▶ _Task details_
The answer must consist solely of the lines from the one containing "IR pin OUT: D1 -> D2" through the last line of the records, set down exactly and without any pictures.

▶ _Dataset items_
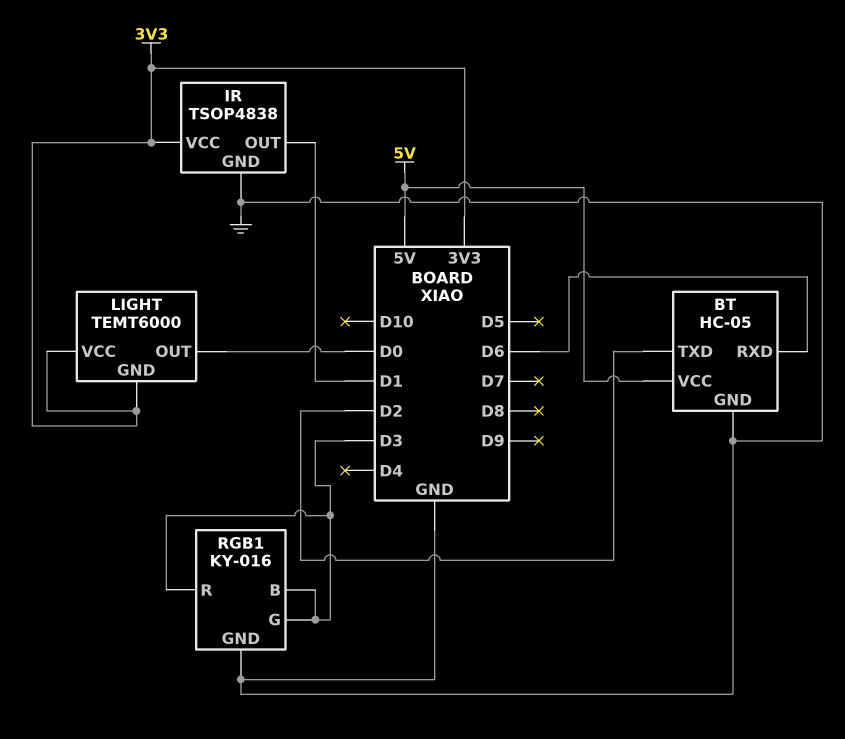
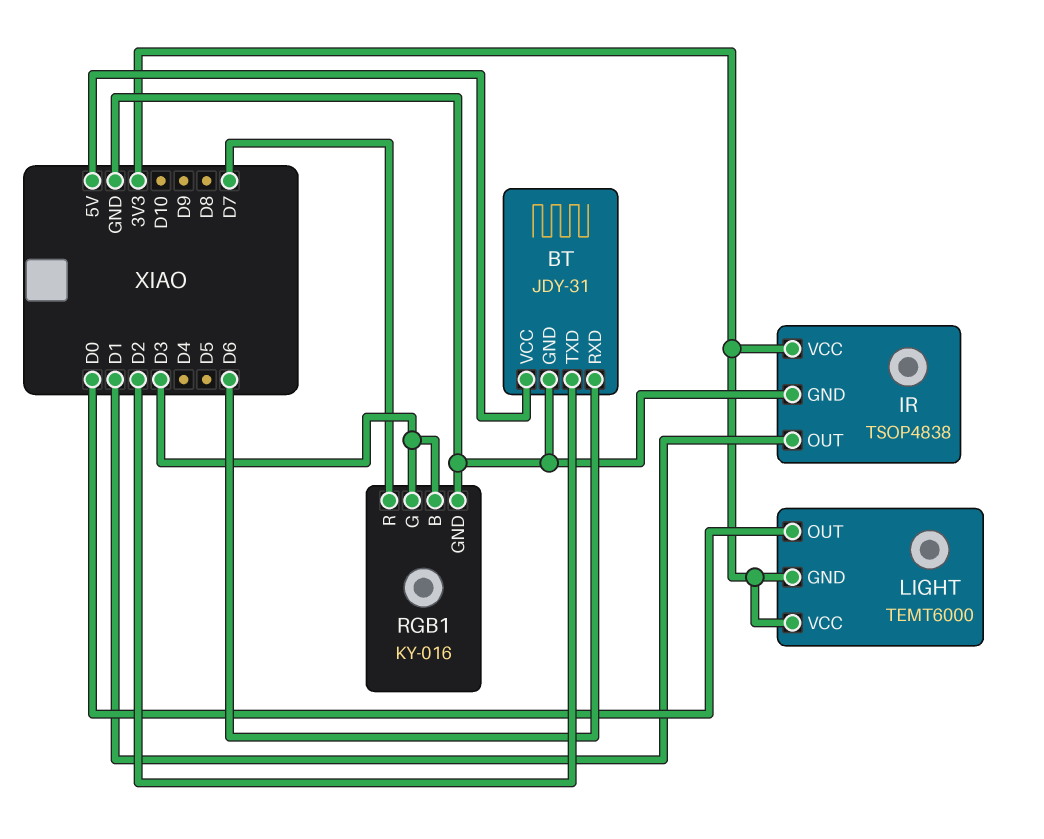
BT: HC-05 -> JDY-31
RGB1 pin R: D3 -> D7

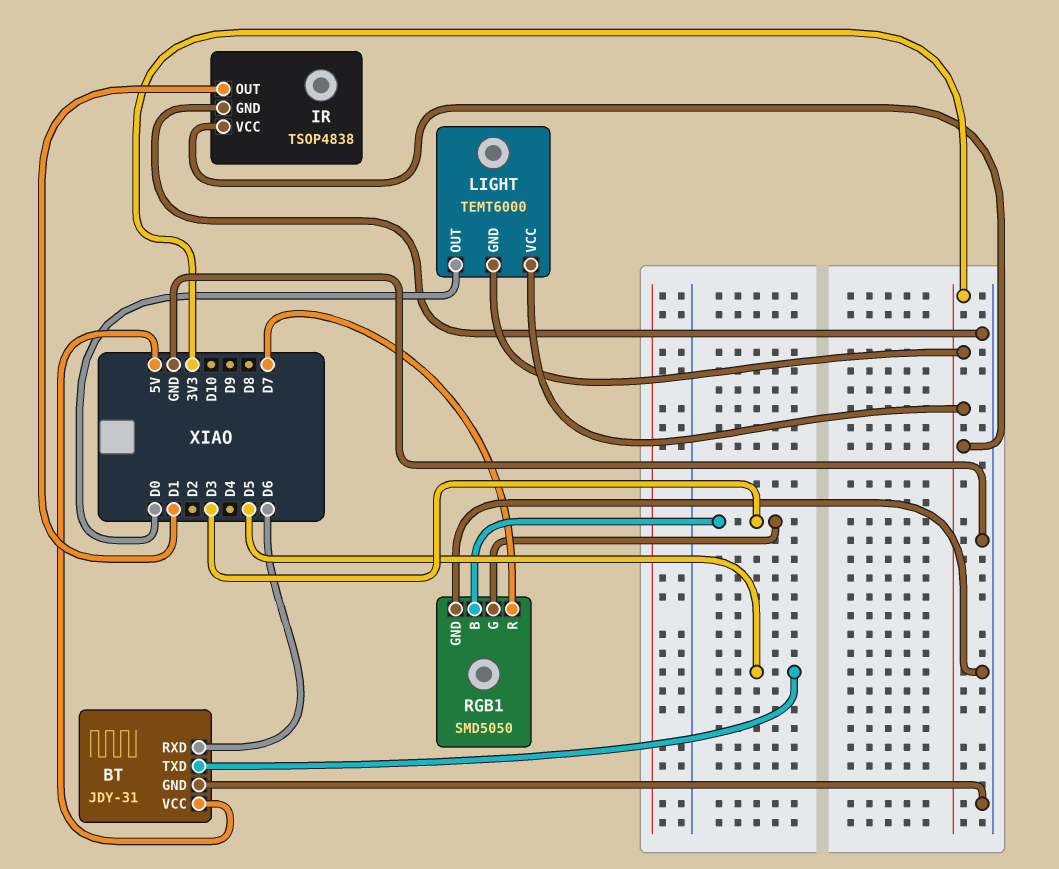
BT pin TXD: D2 -> D5
RGB1: KY-016 -> SMD5050

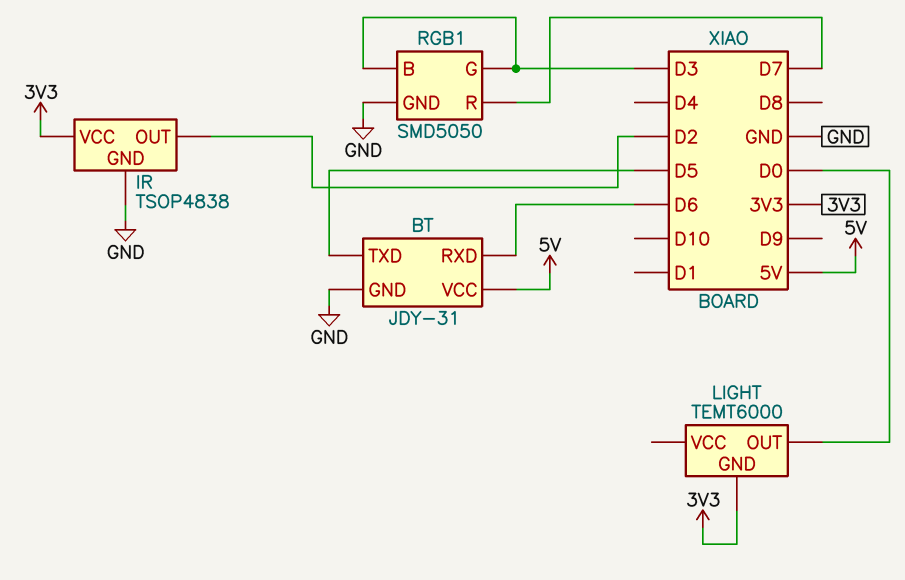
IR pin OUT: D1 -> D2
LIGHT pin VCC: 3V3 -> none

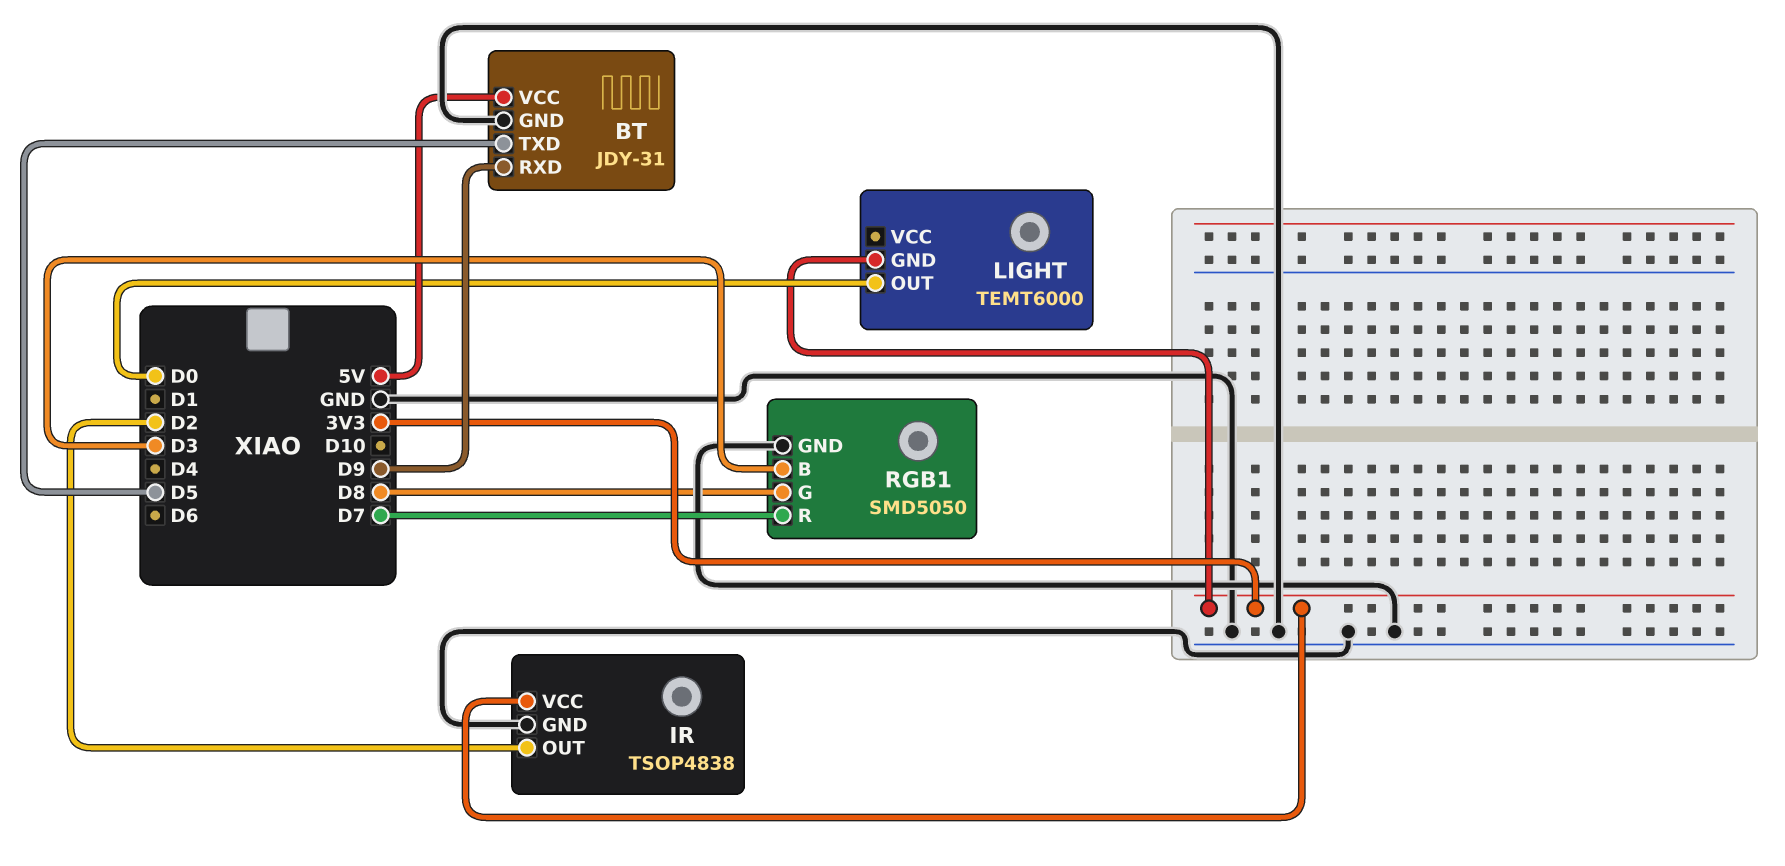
BT pin RXD: D6 -> D9
RGB1 pin G: D3 -> D8

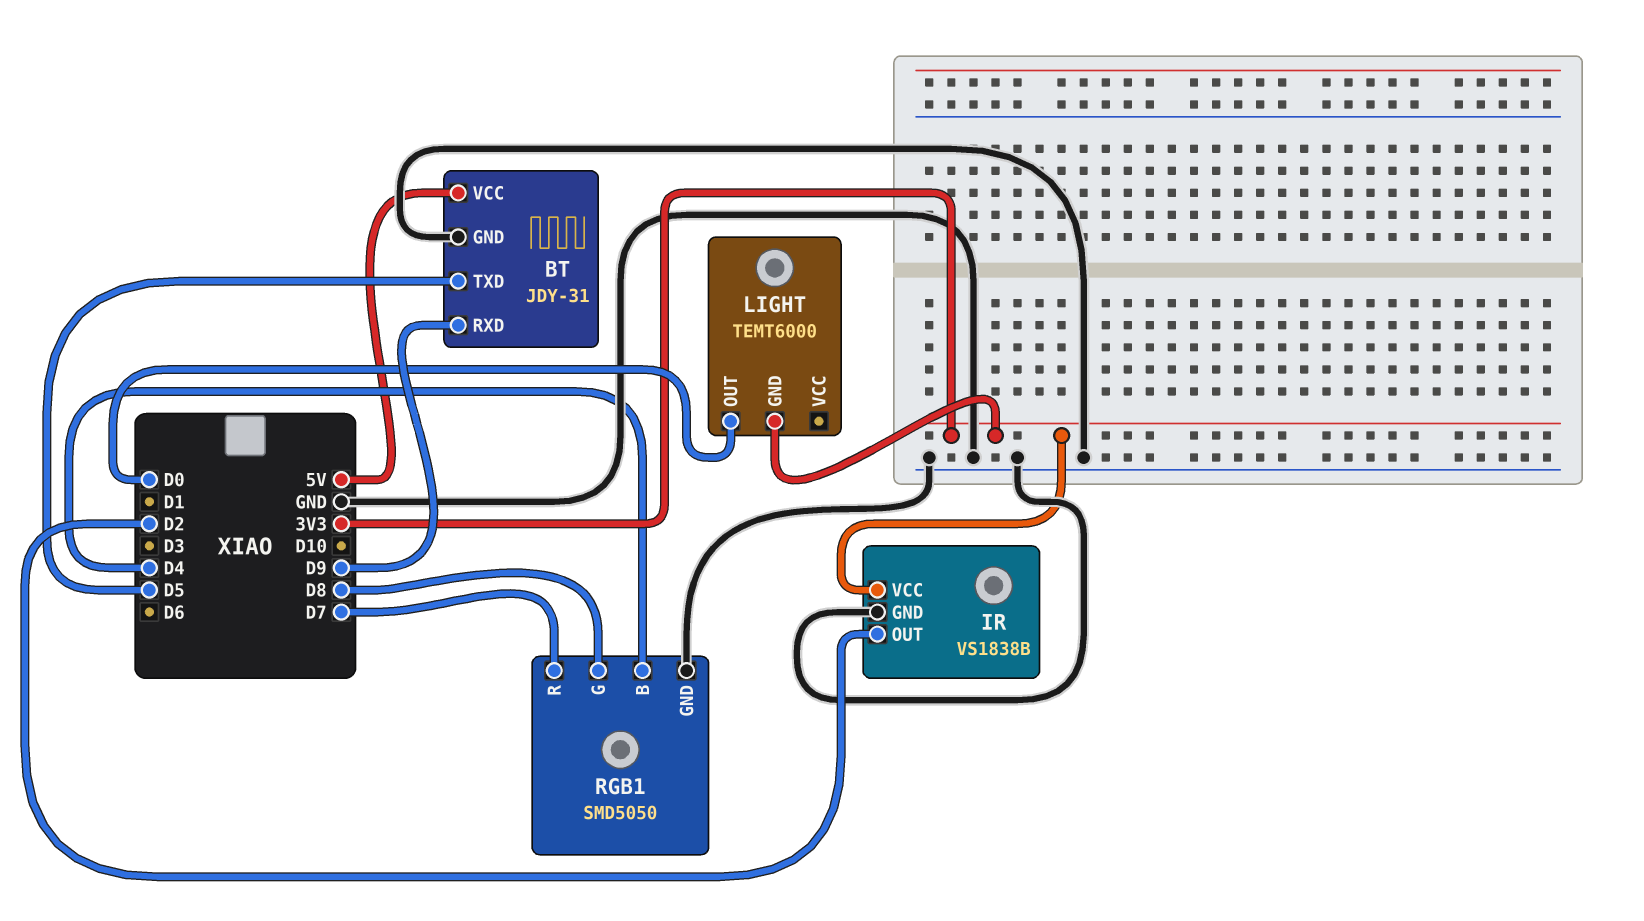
IR: TSOP4838 -> VS1838B
RGB1 pin B: D3 -> D4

▶ _Response_
IR pin OUT: D1 -> D2
LIGHT pin VCC: 3V3 -> none

BT pin RXD: D6 -> D9
RGB1 pin G: D3 -> D8

IR: TSOP4838 -> VS1838B
RGB1 pin B: D3 -> D4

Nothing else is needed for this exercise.